BEGIN Provided records
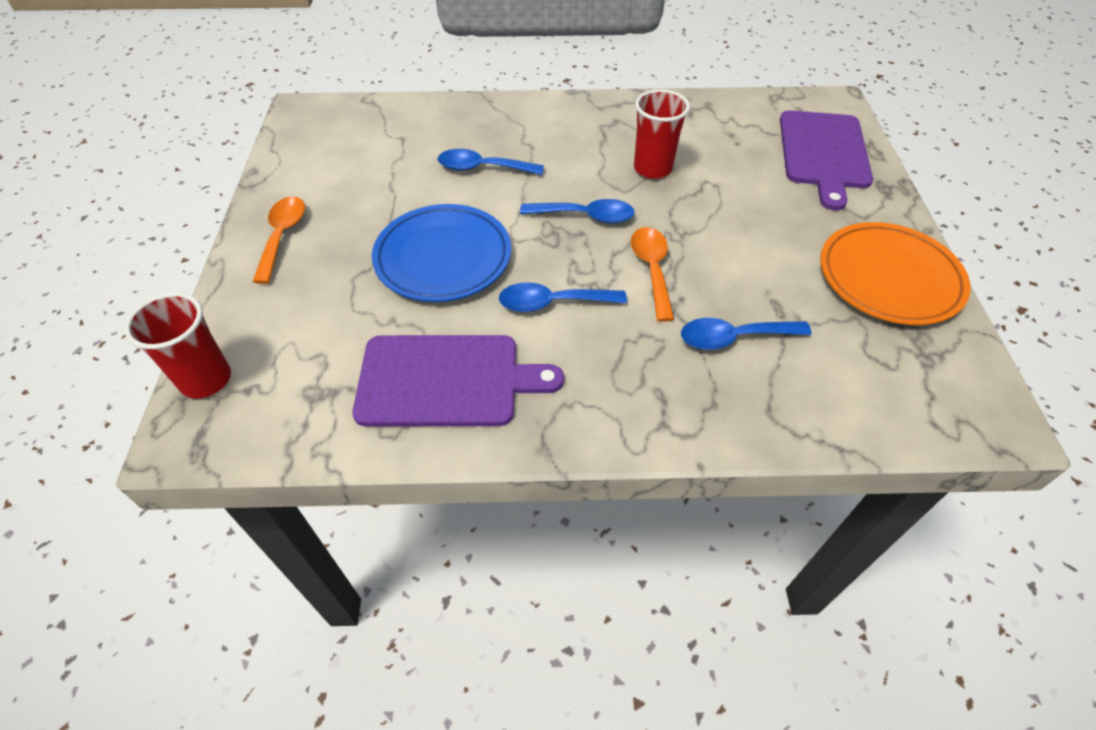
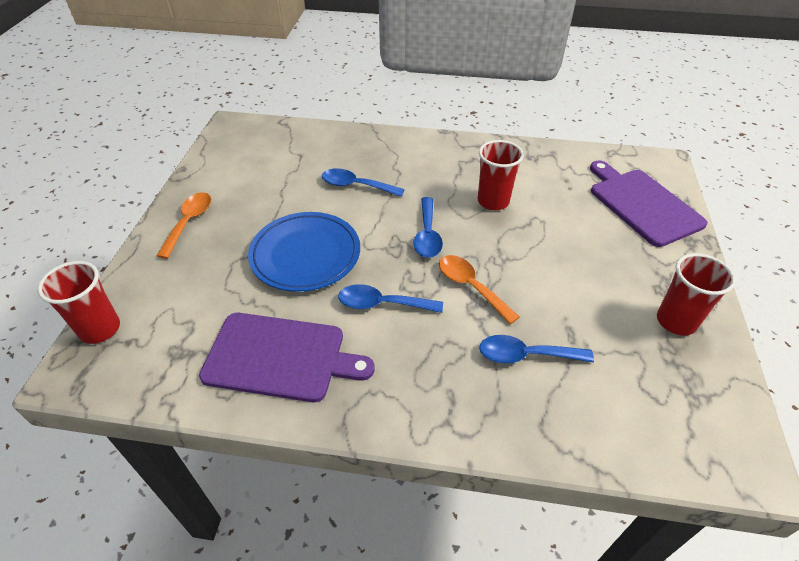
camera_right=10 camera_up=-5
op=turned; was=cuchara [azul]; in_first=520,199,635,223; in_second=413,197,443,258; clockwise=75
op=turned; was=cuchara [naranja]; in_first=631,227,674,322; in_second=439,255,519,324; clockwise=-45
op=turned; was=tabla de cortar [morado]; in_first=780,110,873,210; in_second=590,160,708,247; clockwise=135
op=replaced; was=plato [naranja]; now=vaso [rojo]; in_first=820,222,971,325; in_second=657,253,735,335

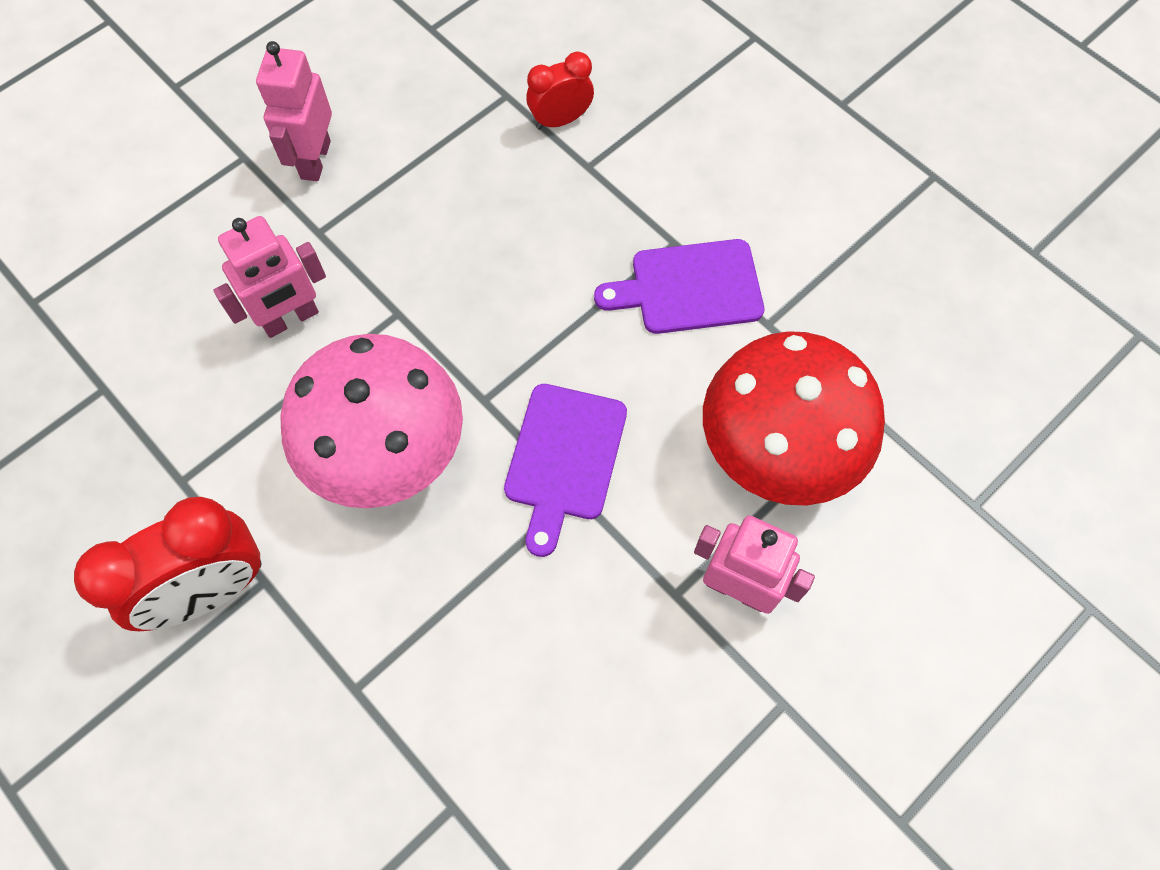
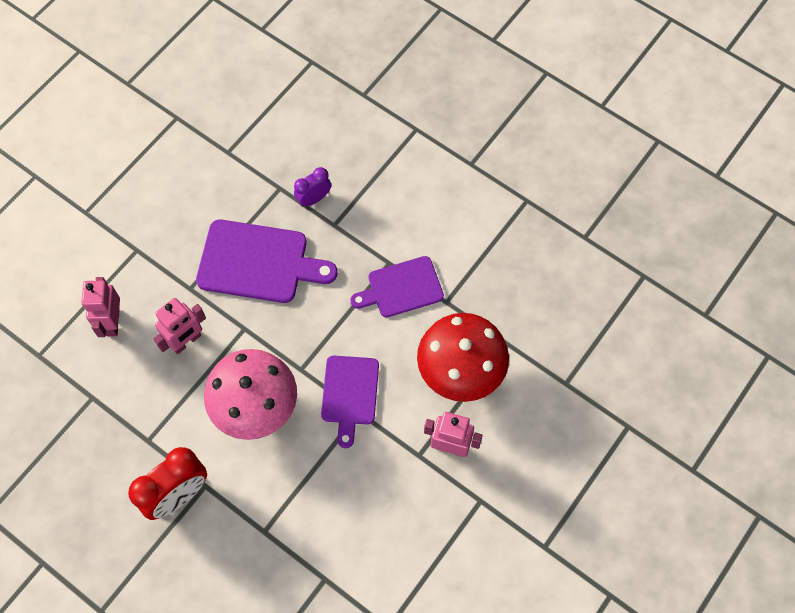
camera_right=-10 camera_up=0
op=moved; was=robot [rosa]; in_first=256,41,332,181; in_second=81,277,120,337
op=added; now=tabla de cortar [morado]; in_second=196,220,337,303
op=recoloured; was=despertador [rojo]; now=despertador [morado]; in_first=526,52,594,130; in_second=294,167,331,207

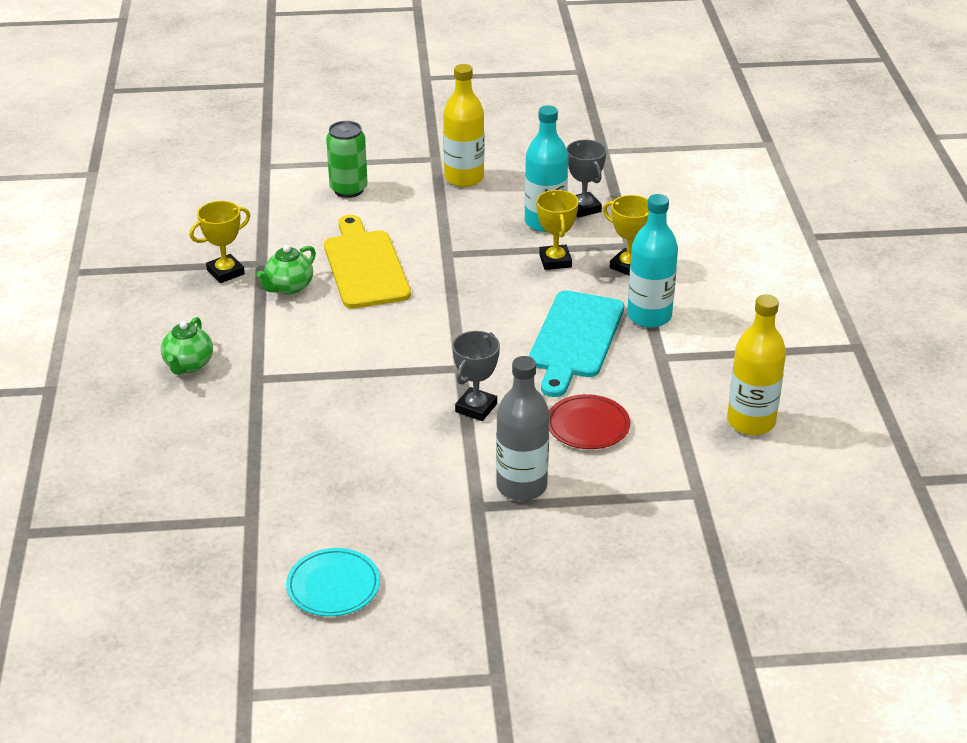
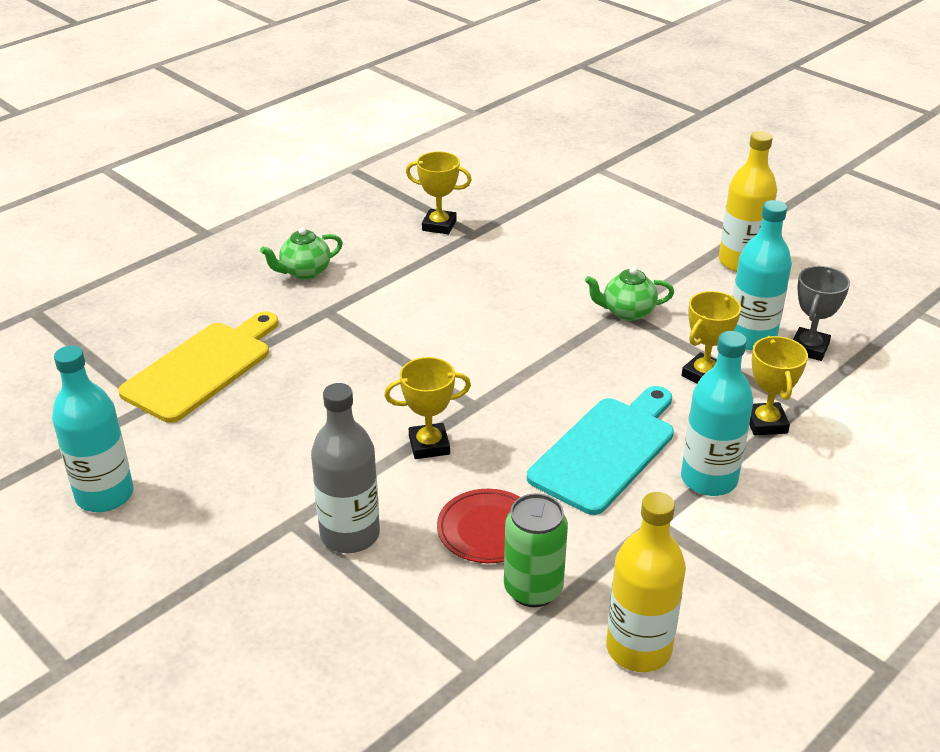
camera_right=50 camera_up=0
op=replaced; was=plato [turquesa]; now=botella [turquesa]; in_first=286,548,380,617; in_second=52,346,134,512
op=moved; was=tabla de cortar [amarillo]; in_first=324,215,411,309; in_second=118,311,278,423
op=recoloured; was=trofeo [gris]; now=trofeo [amarillo]; in_first=452,331,500,421; in_second=384,357,471,459
op=moved; was=lata [verde]; in_first=326,121,368,198; in_second=504,493,568,607
op=turned; was=tabla de cortar [turquesa]; in_first=529,291,624,397; in_second=527,386,674,515; clockwise=150
op=moved; was=tetera [verde]; in_first=256,245,316,294; in_second=585,266,674,321

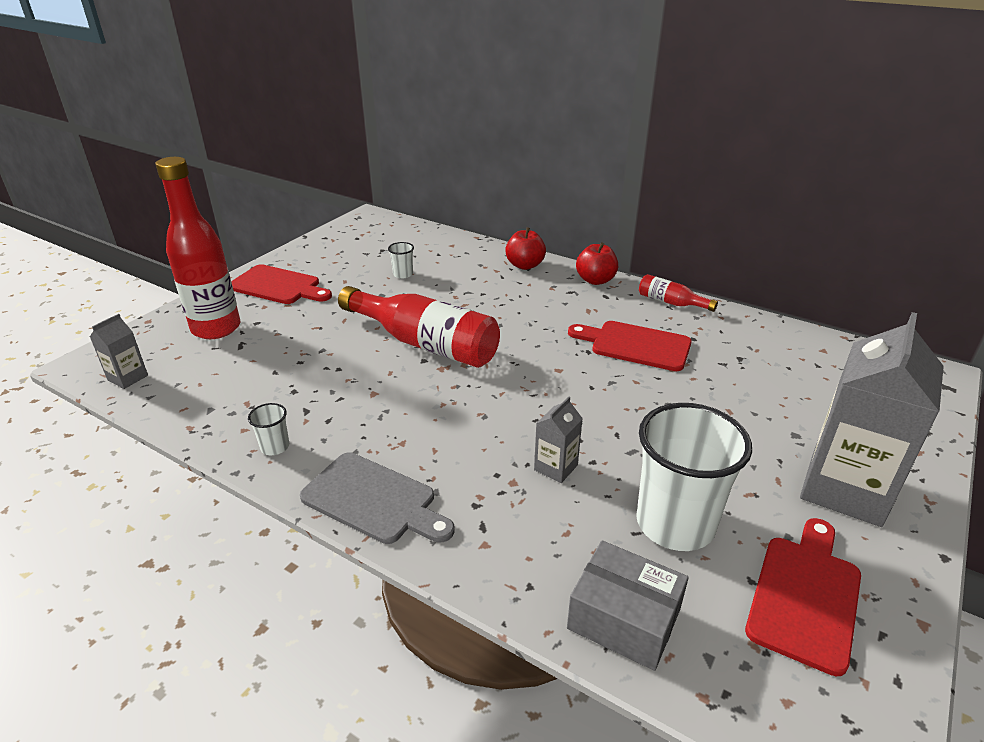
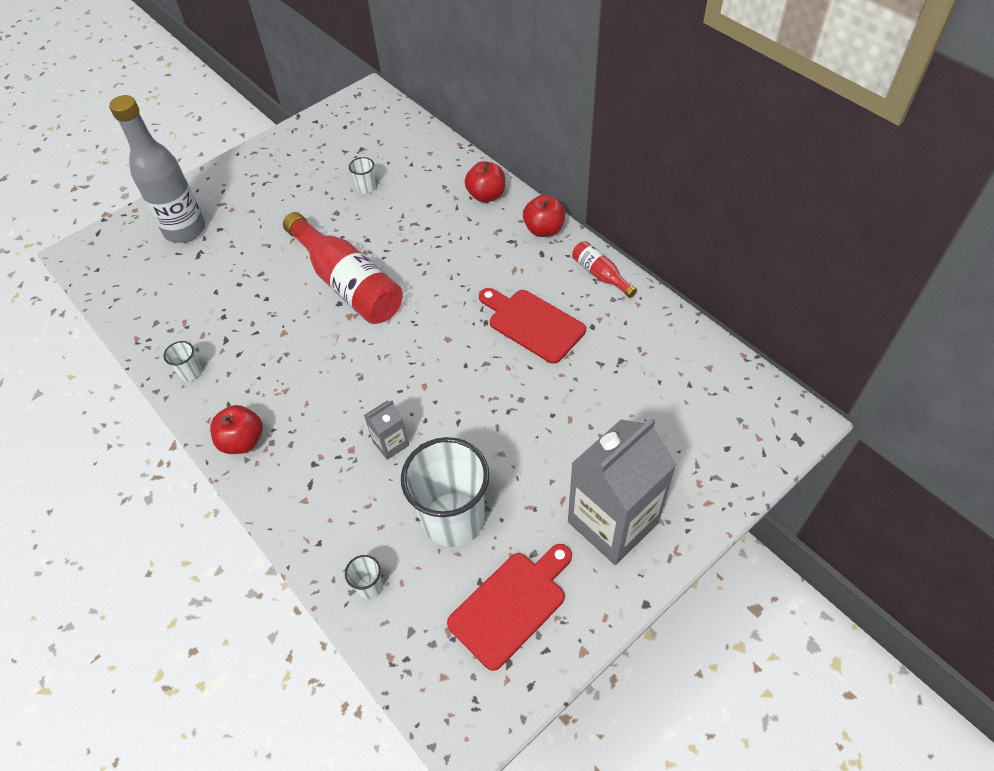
camera_right=20 camera_up=20
op=recoloured; was=botella [rojo]; now=botella [gris]; in_first=155,157,240,339; in_second=109,95,205,243
op=replaced; was=tabla de cortar [gris]; now=manzana [rojo]; in_first=300,452,455,544; in_second=210,405,263,454
op=replaced; was=caja [gris]; now=vaso [blanco]; in_first=567,540,689,671; in_second=345,555,383,599
op=removed; was=cartón de leche [gris]; in_first=90,314,148,389
op=removed; was=tabla de cortar [rojo]; in_first=231,264,332,304

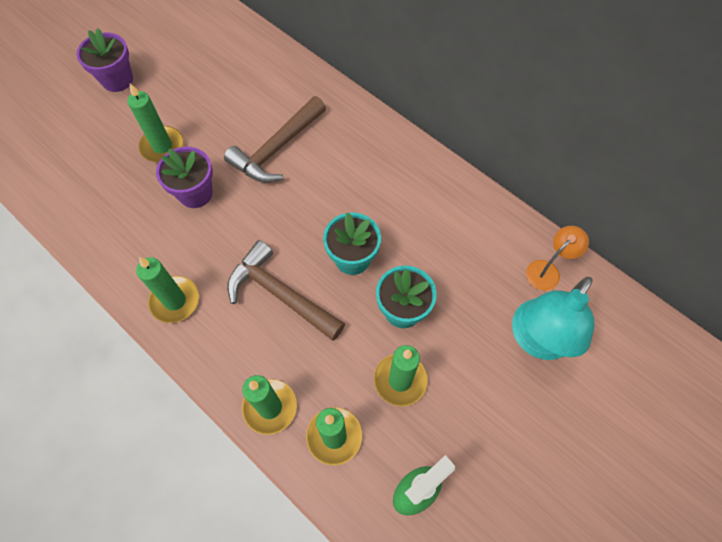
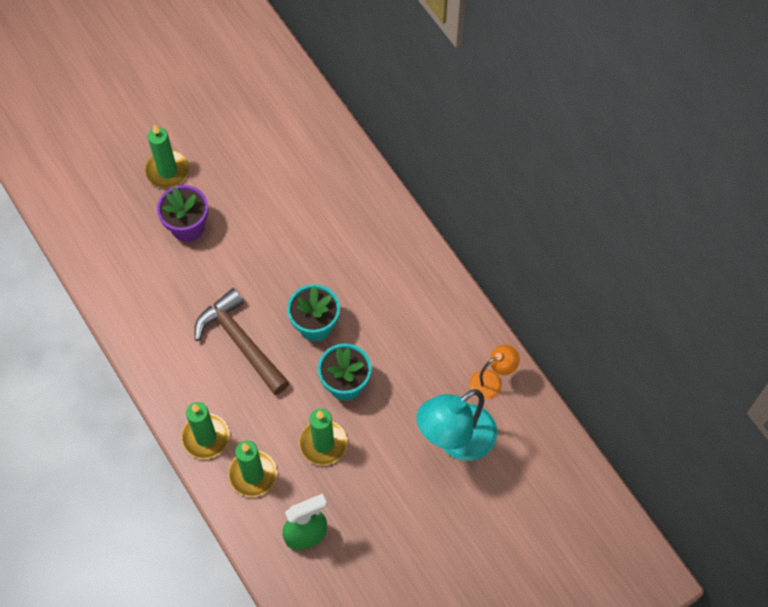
camera_right=15 camera_up=0
op=removed; was=maceta [morado]; in_first=77,28,133,92
op=removed; was=vela [verde]; in_first=136,257,199,323
op=removed; was=martillo [marrón]; in_first=224,96,326,183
END Provided records
Work instructions:
Search the data above for the string "cuchara" and report each line that holds it.

Solution to the exercise:
op=turned; was=cuchara [azul]; in_first=520,199,635,223; in_second=413,197,443,258; clockwise=75
op=turned; was=cuchara [naranja]; in_first=631,227,674,322; in_second=439,255,519,324; clockwise=-45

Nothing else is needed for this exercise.